◆ Exercise inputs:
—————
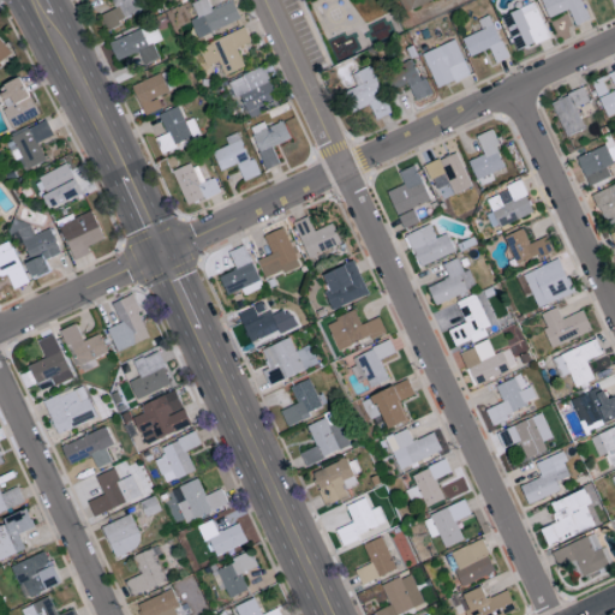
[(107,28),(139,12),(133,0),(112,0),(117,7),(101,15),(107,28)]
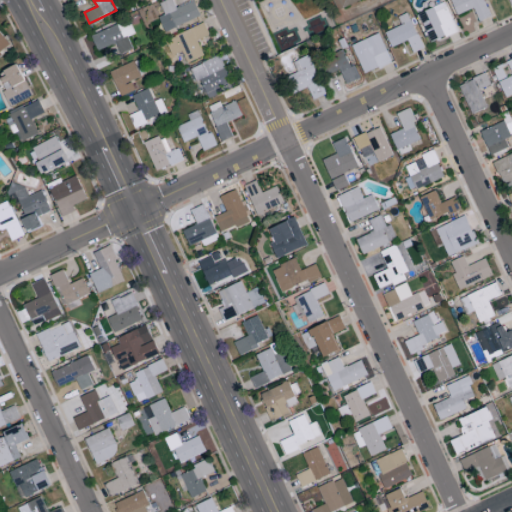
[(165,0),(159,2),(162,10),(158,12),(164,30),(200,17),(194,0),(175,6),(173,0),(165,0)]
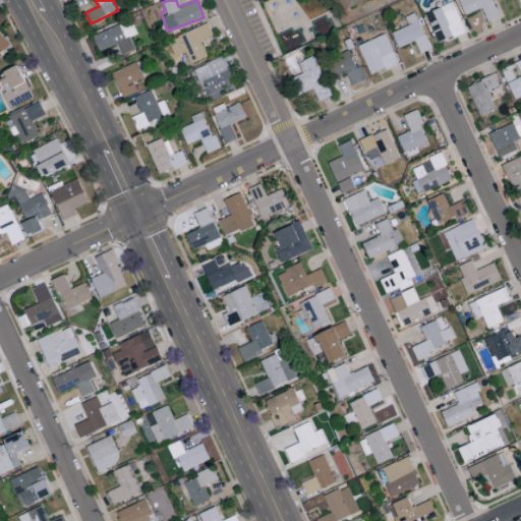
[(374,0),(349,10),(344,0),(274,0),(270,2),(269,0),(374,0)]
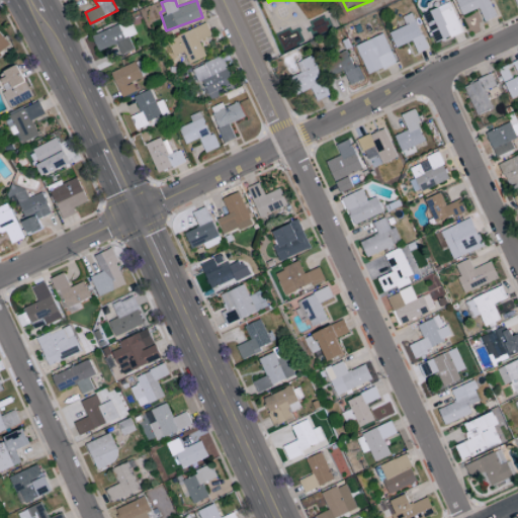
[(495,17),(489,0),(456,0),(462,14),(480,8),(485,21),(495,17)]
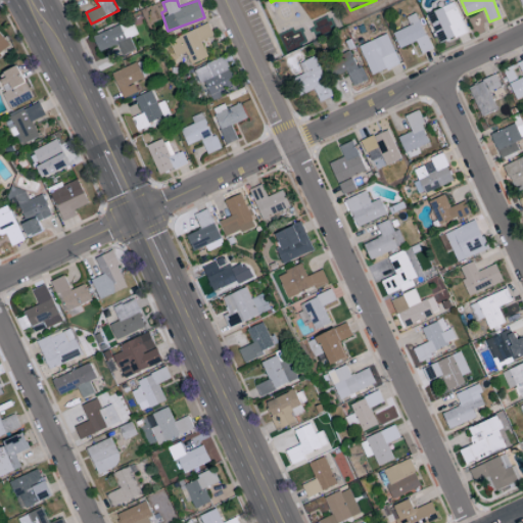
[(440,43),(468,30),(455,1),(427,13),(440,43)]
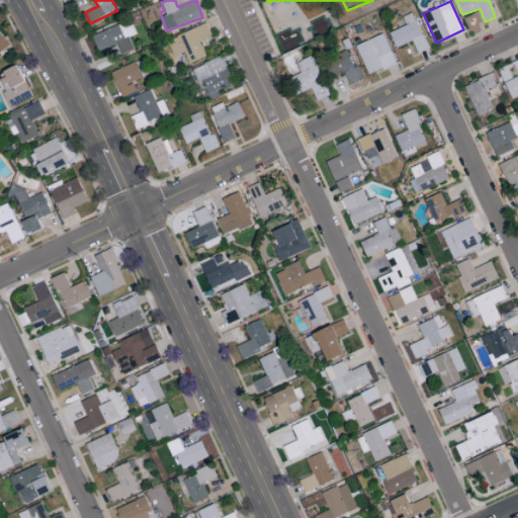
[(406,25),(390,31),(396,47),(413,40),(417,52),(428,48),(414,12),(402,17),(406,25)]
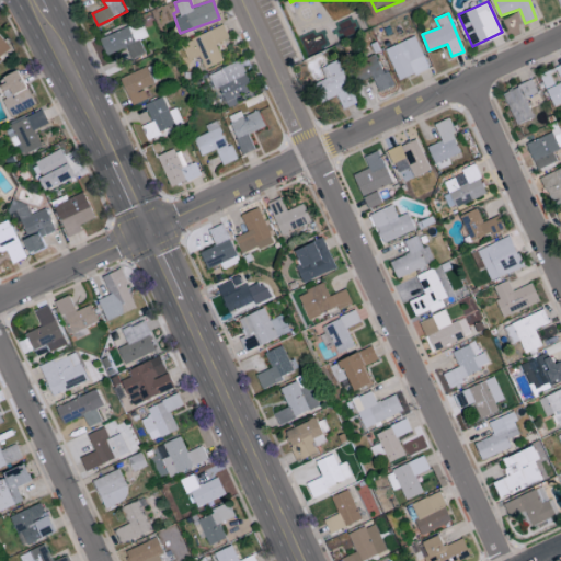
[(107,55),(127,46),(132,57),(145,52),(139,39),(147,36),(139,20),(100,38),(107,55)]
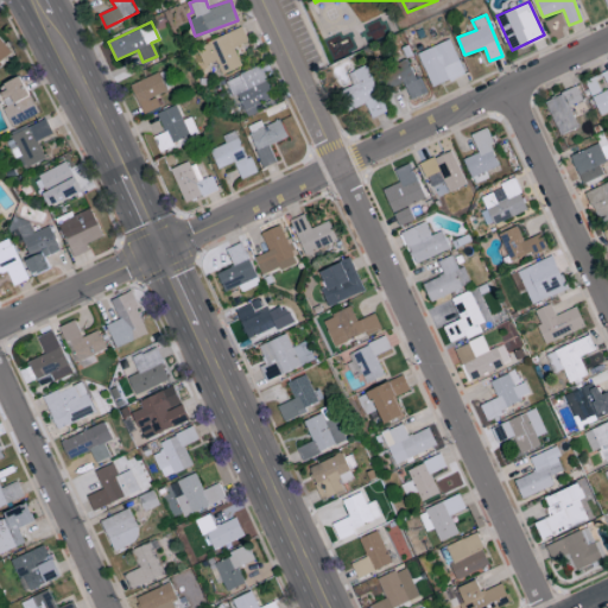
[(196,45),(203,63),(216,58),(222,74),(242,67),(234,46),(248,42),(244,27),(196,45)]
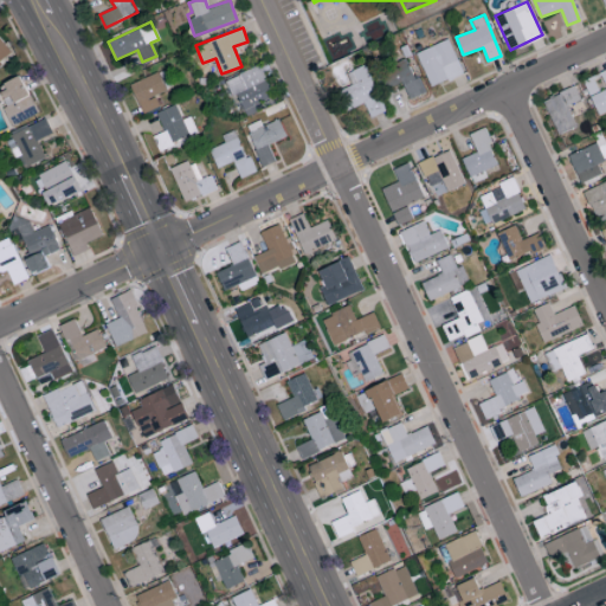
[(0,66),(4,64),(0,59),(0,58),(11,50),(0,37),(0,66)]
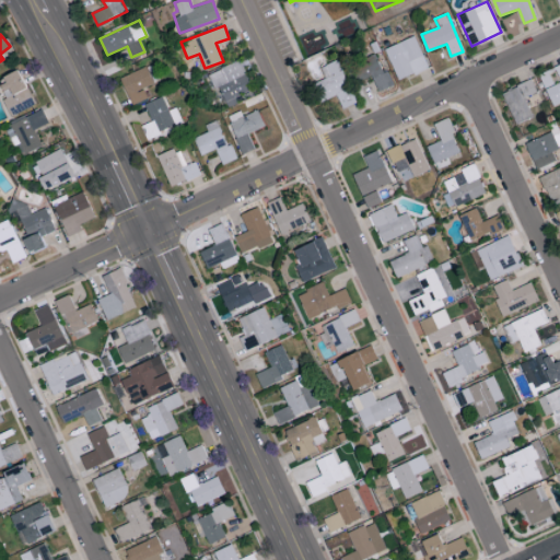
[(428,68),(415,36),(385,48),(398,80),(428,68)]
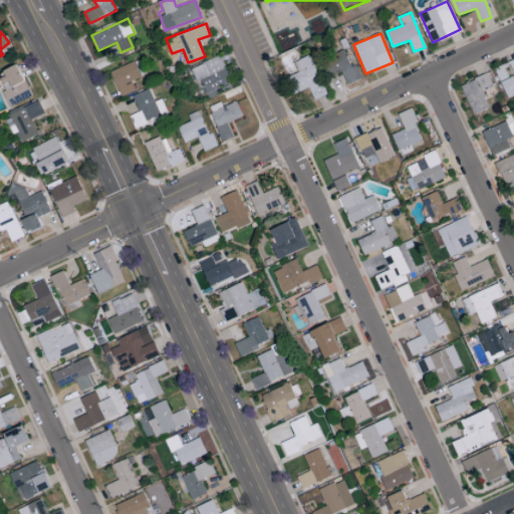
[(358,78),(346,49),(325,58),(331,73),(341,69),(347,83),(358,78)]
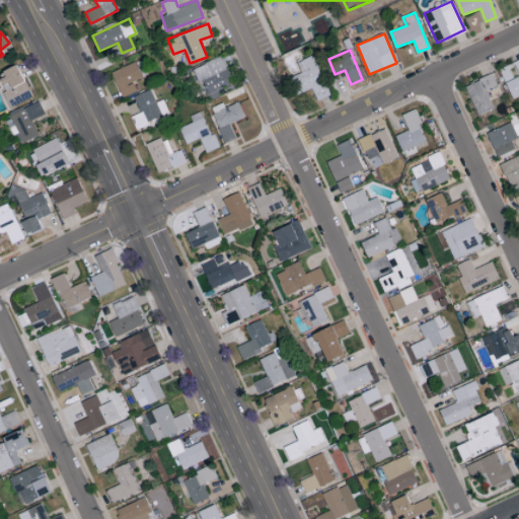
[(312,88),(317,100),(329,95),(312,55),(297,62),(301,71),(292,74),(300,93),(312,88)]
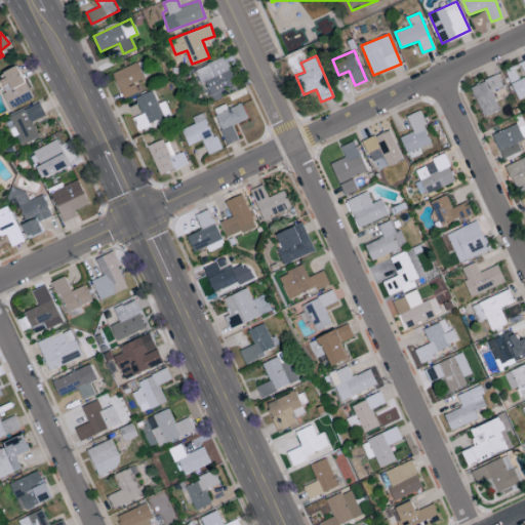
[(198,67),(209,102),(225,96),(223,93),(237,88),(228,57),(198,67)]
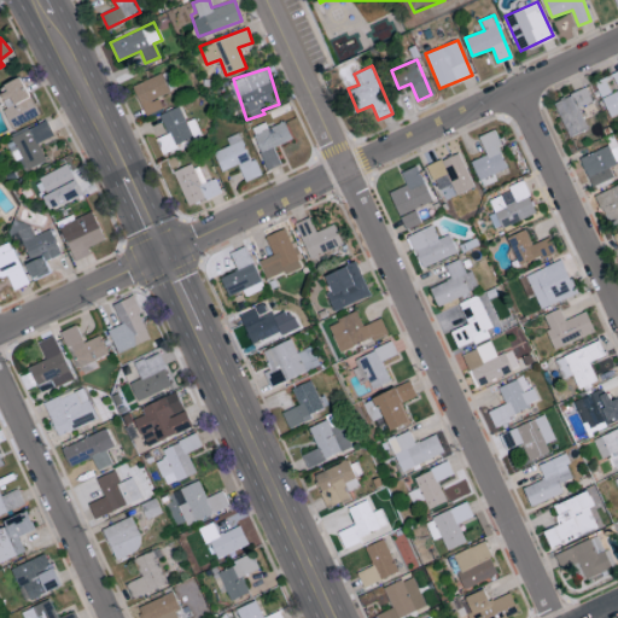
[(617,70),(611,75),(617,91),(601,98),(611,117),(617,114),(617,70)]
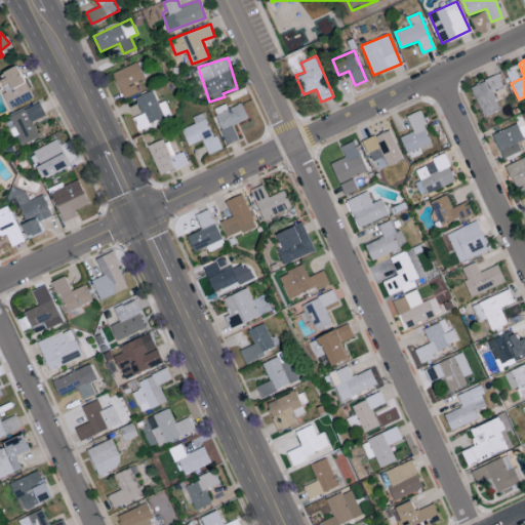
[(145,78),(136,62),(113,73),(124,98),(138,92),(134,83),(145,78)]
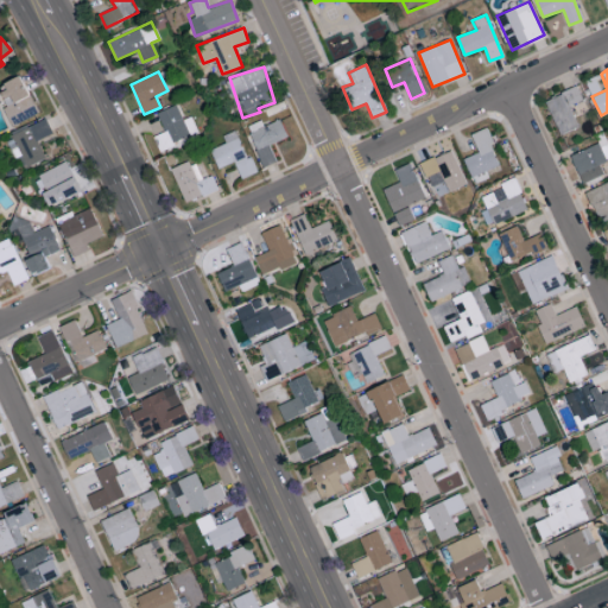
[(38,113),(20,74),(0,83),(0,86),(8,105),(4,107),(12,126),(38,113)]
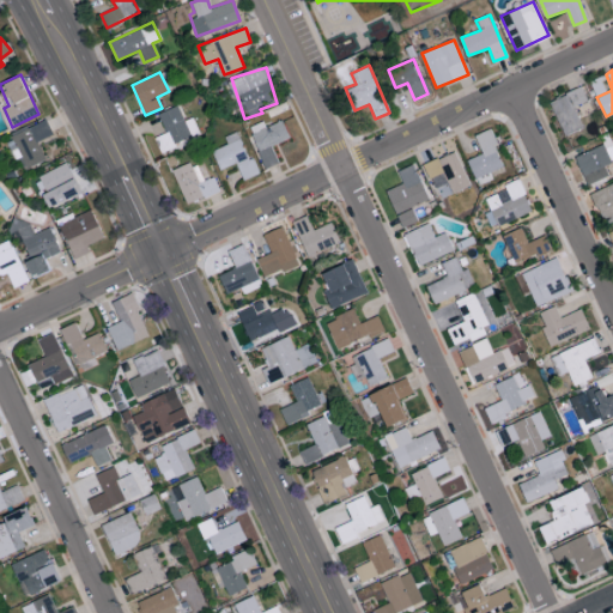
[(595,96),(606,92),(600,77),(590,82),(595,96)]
—————
◆ Instruction:
Exactly the lines from the start of the entries above through the line with "[(440,43),(468,30),(455,1),(427,13),(440,43)]" should be reproduced, and nothing else; drop the pictures.

◆ Answer below:
[(107,28),(139,12),(133,0),(112,0),(117,7),(101,15),(107,28)]
[(165,0),(159,2),(162,10),(158,12),(164,30),(200,17),(194,0),(175,6),(173,0),(165,0)]
[(374,0),(349,10),(344,0),(274,0),(270,2),(269,0),(374,0)]
[(495,17),(489,0),(456,0),(462,14),(480,8),(485,21),(495,17)]
[(440,43),(468,30),(455,1),(427,13),(440,43)]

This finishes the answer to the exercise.